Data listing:

-=-=-=-=-

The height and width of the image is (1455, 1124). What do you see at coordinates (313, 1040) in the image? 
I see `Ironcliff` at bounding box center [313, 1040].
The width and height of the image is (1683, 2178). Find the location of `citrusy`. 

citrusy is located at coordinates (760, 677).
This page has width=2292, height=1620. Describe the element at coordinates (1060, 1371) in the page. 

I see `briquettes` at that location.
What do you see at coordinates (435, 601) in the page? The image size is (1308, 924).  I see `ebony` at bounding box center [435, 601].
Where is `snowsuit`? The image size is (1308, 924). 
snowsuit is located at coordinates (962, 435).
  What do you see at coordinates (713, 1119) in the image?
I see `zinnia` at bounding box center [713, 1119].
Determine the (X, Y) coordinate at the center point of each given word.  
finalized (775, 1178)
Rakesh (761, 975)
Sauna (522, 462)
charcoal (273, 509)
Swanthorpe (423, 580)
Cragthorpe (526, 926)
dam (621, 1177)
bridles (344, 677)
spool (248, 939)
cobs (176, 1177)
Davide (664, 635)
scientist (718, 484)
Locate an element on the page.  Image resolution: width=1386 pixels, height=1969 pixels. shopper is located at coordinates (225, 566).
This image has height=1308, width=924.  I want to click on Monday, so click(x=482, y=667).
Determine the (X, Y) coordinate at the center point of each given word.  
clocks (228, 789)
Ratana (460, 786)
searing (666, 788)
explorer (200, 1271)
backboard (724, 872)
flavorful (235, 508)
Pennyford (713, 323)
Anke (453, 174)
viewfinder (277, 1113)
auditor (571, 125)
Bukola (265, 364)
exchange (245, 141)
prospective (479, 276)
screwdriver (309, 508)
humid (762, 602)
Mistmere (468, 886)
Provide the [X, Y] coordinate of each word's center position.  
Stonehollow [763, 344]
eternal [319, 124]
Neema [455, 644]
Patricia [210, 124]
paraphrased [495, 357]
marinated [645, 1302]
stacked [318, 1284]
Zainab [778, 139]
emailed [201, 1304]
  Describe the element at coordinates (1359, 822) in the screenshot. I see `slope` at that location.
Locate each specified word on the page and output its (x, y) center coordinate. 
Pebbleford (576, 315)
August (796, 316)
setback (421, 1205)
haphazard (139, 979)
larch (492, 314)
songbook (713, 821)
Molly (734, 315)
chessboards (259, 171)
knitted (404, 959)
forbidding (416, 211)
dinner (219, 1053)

-=-=-=-=-

Can you reproduce the data above with every "center point" changed to "midpoint" and everything else left as it is?

◆ **Response to this task**
The height and width of the image is (1455, 1124). What do you see at coordinates (313, 1040) in the image? 
I see `Ironcliff` at bounding box center [313, 1040].
The width and height of the image is (1683, 2178). Find the location of `citrusy`. 

citrusy is located at coordinates (760, 677).
This page has width=2292, height=1620. Describe the element at coordinates (1060, 1371) in the page. 

I see `briquettes` at that location.
What do you see at coordinates (435, 601) in the page? The image size is (1308, 924).  I see `ebony` at bounding box center [435, 601].
Where is `snowsuit`? The image size is (1308, 924). 
snowsuit is located at coordinates (962, 435).
  What do you see at coordinates (713, 1119) in the image?
I see `zinnia` at bounding box center [713, 1119].
Determine the (X, Y) coordinate at the midpoint of each given word.  
finalized (775, 1178)
Rakesh (761, 975)
Sauna (522, 462)
charcoal (273, 509)
Swanthorpe (423, 580)
Cragthorpe (526, 926)
dam (621, 1177)
bridles (344, 677)
spool (248, 939)
cobs (176, 1177)
Davide (664, 635)
scientist (718, 484)
Locate an element on the page.  Image resolution: width=1386 pixels, height=1969 pixels. shopper is located at coordinates (225, 566).
This image has height=1308, width=924.  I want to click on Monday, so click(x=482, y=667).
Determine the (X, Y) coordinate at the midpoint of each given word.  
clocks (228, 789)
Ratana (460, 786)
searing (666, 788)
explorer (200, 1271)
backboard (724, 872)
flavorful (235, 508)
Pennyford (713, 323)
Anke (453, 174)
viewfinder (277, 1113)
auditor (571, 125)
Bukola (265, 364)
exchange (245, 141)
prospective (479, 276)
screwdriver (309, 508)
humid (762, 602)
Mistmere (468, 886)
Provide the [X, Y] coordinate of each word's center position.  
Stonehollow [763, 344]
eternal [319, 124]
Neema [455, 644]
Patricia [210, 124]
paraphrased [495, 357]
marinated [645, 1302]
stacked [318, 1284]
Zainab [778, 139]
emailed [201, 1304]
  Describe the element at coordinates (1359, 822) in the screenshot. I see `slope` at that location.
Locate each specified word on the page and output its (x, y) center coordinate. 
Pebbleford (576, 315)
August (796, 316)
setback (421, 1205)
haphazard (139, 979)
larch (492, 314)
songbook (713, 821)
Molly (734, 315)
chessboards (259, 171)
knitted (404, 959)
forbidding (416, 211)
dinner (219, 1053)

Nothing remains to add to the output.